§ INSTRUCTIONS TO FOLLOW: Look for the line containing "C3: 680nF (GND, n8) -> 680nF (GND, VCC)" in the records below. Then output it and all the lines that follow, exactly and without any others.

§ THE DATA:
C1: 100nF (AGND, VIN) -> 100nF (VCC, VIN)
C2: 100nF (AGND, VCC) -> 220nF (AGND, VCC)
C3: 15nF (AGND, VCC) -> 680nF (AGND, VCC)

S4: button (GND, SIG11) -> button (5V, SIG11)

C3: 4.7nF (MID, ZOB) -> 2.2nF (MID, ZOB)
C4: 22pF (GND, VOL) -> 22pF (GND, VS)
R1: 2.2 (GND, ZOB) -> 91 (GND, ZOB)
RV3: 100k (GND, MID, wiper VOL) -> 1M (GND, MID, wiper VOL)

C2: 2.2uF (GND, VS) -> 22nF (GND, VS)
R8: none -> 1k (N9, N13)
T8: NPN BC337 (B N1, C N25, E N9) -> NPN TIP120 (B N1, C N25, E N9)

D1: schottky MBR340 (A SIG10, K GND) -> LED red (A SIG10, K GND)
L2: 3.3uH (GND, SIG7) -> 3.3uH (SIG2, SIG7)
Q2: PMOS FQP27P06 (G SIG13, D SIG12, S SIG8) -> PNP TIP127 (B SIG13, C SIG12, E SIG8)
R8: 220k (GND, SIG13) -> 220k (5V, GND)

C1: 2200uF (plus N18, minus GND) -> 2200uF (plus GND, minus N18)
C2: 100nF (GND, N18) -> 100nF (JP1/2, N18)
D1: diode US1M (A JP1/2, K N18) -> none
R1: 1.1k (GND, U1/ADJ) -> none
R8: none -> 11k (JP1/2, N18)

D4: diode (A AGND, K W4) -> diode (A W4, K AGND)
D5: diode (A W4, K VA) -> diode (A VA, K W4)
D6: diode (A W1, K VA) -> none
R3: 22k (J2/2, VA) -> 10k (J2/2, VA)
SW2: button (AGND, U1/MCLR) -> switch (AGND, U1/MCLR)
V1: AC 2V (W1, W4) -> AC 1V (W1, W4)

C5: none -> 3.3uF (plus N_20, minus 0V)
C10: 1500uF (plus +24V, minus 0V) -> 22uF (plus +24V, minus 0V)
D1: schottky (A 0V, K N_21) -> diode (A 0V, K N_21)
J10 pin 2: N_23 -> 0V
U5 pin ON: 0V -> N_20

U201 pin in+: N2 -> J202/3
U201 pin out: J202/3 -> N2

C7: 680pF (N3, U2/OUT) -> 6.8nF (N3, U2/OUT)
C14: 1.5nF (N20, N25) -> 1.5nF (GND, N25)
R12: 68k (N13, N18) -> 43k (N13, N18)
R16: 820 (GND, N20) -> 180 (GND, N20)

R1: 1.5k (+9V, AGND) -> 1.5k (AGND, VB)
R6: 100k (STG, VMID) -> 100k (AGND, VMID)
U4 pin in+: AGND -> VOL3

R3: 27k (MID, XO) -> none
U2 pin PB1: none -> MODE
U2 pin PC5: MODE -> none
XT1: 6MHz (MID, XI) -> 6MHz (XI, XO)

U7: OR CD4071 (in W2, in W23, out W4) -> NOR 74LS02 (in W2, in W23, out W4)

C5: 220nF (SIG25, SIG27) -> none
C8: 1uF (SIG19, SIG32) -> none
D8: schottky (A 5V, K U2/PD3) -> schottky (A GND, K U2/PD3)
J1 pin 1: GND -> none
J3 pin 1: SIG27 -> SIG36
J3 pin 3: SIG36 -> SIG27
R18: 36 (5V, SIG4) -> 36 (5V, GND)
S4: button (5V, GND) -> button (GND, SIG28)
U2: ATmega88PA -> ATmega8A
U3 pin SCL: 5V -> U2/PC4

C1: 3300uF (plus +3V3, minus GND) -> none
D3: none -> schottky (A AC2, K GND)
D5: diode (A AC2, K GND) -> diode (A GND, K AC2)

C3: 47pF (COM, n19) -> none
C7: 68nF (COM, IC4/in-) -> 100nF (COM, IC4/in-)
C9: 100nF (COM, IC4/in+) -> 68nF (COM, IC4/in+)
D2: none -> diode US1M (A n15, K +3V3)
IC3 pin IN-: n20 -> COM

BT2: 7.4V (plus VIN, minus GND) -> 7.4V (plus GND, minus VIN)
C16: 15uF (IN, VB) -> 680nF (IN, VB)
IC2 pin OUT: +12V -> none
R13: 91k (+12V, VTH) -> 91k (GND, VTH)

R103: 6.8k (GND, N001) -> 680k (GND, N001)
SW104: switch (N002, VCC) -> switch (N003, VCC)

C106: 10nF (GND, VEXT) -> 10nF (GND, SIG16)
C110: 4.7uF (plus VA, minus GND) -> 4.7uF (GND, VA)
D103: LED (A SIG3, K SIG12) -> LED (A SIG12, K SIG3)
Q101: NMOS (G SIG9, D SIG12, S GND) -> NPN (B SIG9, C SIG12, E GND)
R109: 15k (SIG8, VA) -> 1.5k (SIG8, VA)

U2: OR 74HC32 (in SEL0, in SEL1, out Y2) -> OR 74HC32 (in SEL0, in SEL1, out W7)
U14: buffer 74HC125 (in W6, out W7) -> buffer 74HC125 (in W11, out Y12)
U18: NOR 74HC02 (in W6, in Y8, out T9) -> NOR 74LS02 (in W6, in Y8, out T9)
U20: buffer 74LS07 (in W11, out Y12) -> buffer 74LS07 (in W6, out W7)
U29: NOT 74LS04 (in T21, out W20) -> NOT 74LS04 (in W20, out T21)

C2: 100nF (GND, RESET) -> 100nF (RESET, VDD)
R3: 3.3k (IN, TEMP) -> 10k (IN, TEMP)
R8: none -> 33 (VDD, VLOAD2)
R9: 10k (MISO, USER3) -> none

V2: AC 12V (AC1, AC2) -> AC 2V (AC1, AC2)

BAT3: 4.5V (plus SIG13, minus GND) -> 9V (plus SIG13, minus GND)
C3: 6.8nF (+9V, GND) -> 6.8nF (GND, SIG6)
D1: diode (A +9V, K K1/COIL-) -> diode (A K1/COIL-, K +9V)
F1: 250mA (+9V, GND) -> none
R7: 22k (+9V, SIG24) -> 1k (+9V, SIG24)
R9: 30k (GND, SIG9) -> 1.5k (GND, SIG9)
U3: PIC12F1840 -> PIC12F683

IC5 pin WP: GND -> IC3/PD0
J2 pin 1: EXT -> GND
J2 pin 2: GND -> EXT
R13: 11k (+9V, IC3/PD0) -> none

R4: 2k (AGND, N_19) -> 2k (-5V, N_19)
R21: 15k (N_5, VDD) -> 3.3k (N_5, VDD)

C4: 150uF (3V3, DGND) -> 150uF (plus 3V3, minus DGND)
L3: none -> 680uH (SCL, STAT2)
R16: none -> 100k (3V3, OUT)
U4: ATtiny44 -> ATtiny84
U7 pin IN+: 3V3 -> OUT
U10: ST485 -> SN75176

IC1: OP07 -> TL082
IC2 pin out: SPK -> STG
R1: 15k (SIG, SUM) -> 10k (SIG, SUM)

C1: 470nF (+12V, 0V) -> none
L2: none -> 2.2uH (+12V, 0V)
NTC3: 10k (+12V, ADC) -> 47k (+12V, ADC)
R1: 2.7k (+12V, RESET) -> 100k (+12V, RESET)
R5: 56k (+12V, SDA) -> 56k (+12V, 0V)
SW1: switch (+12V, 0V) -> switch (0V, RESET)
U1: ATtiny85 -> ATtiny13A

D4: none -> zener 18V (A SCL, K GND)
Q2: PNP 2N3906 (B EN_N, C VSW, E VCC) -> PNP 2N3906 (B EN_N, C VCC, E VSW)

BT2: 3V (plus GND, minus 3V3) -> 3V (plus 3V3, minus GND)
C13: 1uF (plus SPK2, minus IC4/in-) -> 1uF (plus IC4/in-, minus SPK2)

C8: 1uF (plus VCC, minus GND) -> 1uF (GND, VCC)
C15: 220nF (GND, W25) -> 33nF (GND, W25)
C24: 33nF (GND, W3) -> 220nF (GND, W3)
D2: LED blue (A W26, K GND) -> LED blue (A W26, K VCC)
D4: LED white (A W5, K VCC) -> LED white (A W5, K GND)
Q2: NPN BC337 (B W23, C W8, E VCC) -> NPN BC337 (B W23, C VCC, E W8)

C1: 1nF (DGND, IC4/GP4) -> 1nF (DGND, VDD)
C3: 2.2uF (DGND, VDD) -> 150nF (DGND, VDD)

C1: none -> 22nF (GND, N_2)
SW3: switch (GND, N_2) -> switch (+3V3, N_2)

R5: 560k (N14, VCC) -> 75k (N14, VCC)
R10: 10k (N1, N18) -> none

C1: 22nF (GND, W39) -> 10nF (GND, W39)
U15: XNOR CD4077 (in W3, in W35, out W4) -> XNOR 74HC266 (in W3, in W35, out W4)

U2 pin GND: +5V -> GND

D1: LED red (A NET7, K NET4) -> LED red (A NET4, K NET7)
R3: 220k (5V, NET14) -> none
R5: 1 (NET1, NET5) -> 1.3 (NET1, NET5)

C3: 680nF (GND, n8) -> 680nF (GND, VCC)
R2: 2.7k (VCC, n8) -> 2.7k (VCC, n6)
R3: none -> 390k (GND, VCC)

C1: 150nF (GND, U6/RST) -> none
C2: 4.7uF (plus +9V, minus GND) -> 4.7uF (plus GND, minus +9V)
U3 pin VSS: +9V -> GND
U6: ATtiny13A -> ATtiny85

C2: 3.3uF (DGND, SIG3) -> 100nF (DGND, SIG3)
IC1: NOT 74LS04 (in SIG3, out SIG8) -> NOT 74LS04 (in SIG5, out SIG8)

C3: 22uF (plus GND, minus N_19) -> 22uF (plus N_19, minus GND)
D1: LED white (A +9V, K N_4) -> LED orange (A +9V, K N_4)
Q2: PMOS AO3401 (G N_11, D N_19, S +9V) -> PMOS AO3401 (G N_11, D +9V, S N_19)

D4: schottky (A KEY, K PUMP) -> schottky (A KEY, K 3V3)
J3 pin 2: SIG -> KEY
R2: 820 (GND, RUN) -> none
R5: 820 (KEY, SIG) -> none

§ ANSWER TO THIS PROBLEM:
C3: 680nF (GND, n8) -> 680nF (GND, VCC)
R2: 2.7k (VCC, n8) -> 2.7k (VCC, n6)
R3: none -> 390k (GND, VCC)

C1: 150nF (GND, U6/RST) -> none
C2: 4.7uF (plus +9V, minus GND) -> 4.7uF (plus GND, minus +9V)
U3 pin VSS: +9V -> GND
U6: ATtiny13A -> ATtiny85

C2: 3.3uF (DGND, SIG3) -> 100nF (DGND, SIG3)
IC1: NOT 74LS04 (in SIG3, out SIG8) -> NOT 74LS04 (in SIG5, out SIG8)

C3: 22uF (plus GND, minus N_19) -> 22uF (plus N_19, minus GND)
D1: LED white (A +9V, K N_4) -> LED orange (A +9V, K N_4)
Q2: PMOS AO3401 (G N_11, D N_19, S +9V) -> PMOS AO3401 (G N_11, D +9V, S N_19)

D4: schottky (A KEY, K PUMP) -> schottky (A KEY, K 3V3)
J3 pin 2: SIG -> KEY
R2: 820 (GND, RUN) -> none
R5: 820 (KEY, SIG) -> none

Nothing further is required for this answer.